Could you copy out all the lines in the material below where the word "diamond" occurs?

++++++++

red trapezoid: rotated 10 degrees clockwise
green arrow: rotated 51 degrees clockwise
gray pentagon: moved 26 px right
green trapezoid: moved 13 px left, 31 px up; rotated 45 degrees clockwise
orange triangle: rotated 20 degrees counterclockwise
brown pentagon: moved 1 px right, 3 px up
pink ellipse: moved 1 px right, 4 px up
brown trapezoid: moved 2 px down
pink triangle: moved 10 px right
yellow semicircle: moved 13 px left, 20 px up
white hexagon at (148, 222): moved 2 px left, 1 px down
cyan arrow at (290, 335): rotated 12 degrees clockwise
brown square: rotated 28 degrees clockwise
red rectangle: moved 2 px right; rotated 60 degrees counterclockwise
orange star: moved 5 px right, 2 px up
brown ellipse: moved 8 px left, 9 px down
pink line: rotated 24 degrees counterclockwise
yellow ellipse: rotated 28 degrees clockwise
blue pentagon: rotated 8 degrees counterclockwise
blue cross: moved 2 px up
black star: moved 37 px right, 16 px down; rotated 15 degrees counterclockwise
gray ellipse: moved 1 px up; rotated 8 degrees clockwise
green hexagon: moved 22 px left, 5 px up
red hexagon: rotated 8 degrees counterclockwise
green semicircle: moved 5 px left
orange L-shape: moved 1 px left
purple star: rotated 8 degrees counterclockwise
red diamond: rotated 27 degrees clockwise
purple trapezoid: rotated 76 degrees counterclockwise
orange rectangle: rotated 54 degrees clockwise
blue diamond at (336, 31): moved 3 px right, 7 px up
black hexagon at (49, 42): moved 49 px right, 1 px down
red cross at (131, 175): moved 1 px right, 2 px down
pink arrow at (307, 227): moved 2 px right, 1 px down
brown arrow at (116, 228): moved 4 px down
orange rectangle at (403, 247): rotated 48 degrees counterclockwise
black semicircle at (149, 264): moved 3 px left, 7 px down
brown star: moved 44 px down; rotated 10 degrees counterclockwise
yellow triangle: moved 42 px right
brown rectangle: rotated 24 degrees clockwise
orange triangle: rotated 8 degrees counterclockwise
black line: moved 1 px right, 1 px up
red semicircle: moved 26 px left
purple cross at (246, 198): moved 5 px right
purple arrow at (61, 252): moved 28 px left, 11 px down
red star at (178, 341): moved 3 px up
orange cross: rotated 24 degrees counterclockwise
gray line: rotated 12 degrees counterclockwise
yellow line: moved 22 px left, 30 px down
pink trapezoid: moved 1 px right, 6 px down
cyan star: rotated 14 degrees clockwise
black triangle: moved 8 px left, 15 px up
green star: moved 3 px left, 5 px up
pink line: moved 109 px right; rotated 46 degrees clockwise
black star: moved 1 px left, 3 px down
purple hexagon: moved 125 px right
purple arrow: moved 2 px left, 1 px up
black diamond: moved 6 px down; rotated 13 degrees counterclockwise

++++++++

» EXERCISE OUTPUT
red diamond: rotated 27 degrees clockwise
blue diamond at (336, 31): moved 3 px right, 7 px up
black diamond: moved 6 px down; rotated 13 degrees counterclockwise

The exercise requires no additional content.